• _Data_
──────────

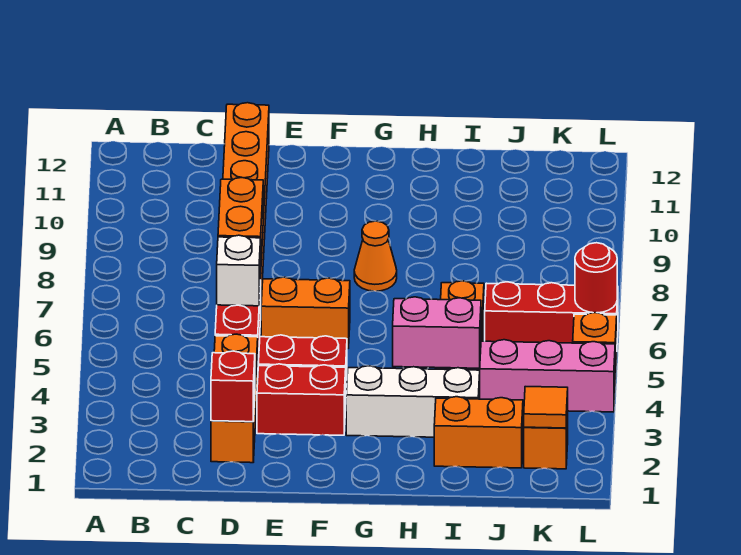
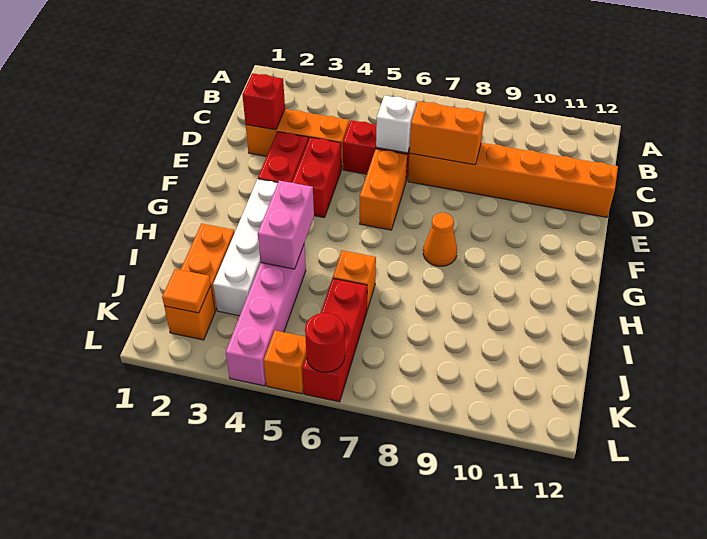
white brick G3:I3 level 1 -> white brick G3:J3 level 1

──────────

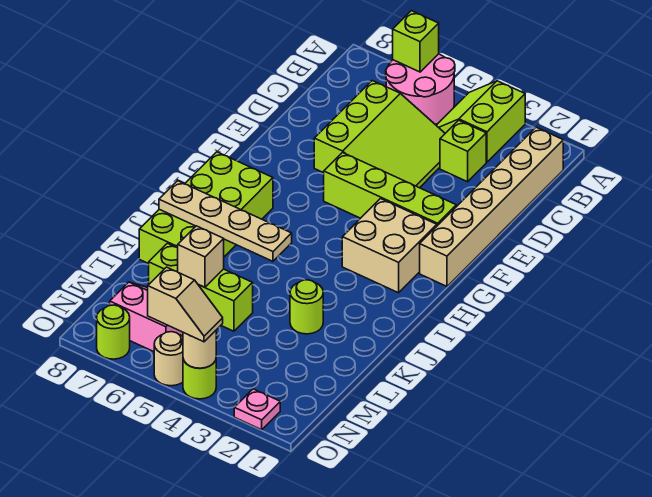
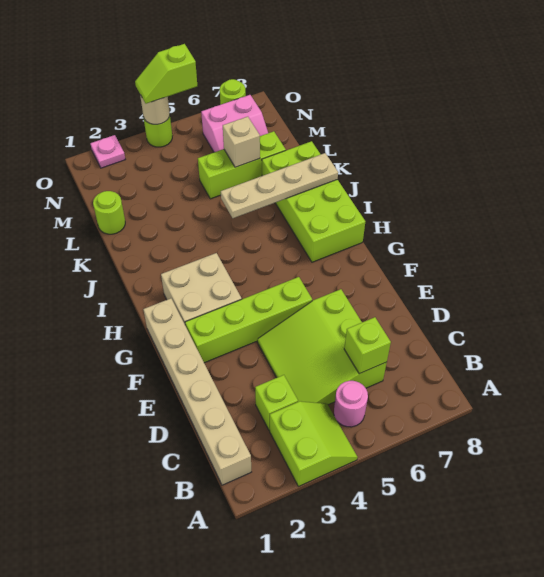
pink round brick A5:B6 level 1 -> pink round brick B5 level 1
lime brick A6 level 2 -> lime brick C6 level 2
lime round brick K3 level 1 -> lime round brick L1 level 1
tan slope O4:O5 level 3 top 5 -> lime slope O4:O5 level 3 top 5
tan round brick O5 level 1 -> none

──────────

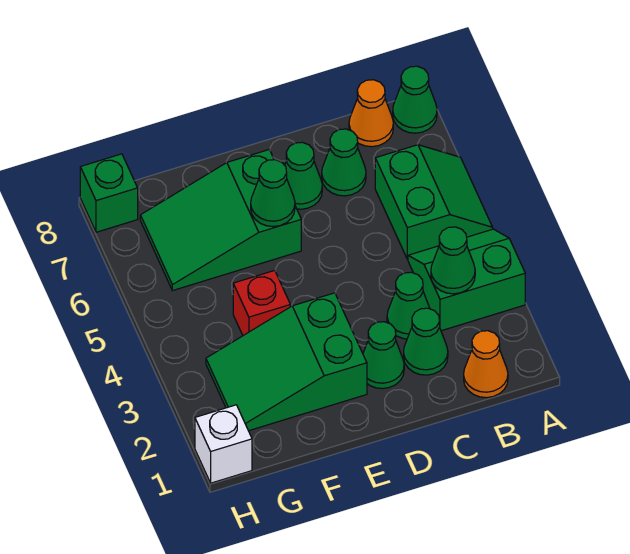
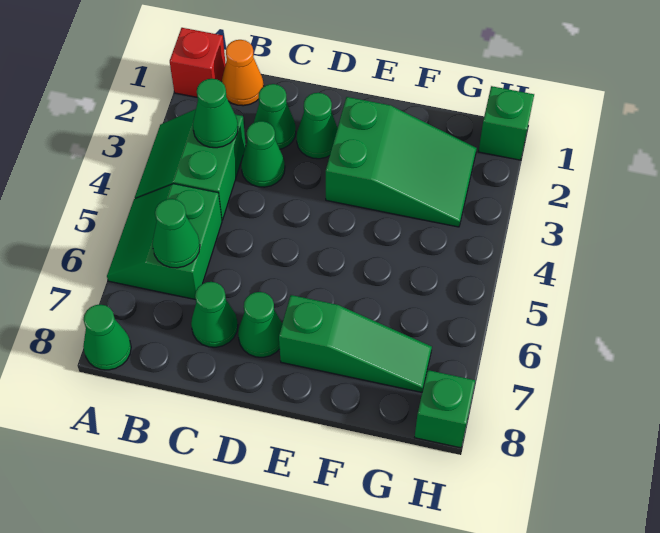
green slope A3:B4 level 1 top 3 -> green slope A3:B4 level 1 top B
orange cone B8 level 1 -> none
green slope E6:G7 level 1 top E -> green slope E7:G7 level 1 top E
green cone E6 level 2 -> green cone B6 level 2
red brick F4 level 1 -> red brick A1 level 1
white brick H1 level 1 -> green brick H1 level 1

──────────

• _The task_
In the listing above, find the line with "red brick F4 level 1 -> red brick A1 level 1" and the line with "white brick H1"; set down exactly those two lines and every line between them, nothing more.

• _Exercise answer_
red brick F4 level 1 -> red brick A1 level 1
white brick H1 level 1 -> green brick H1 level 1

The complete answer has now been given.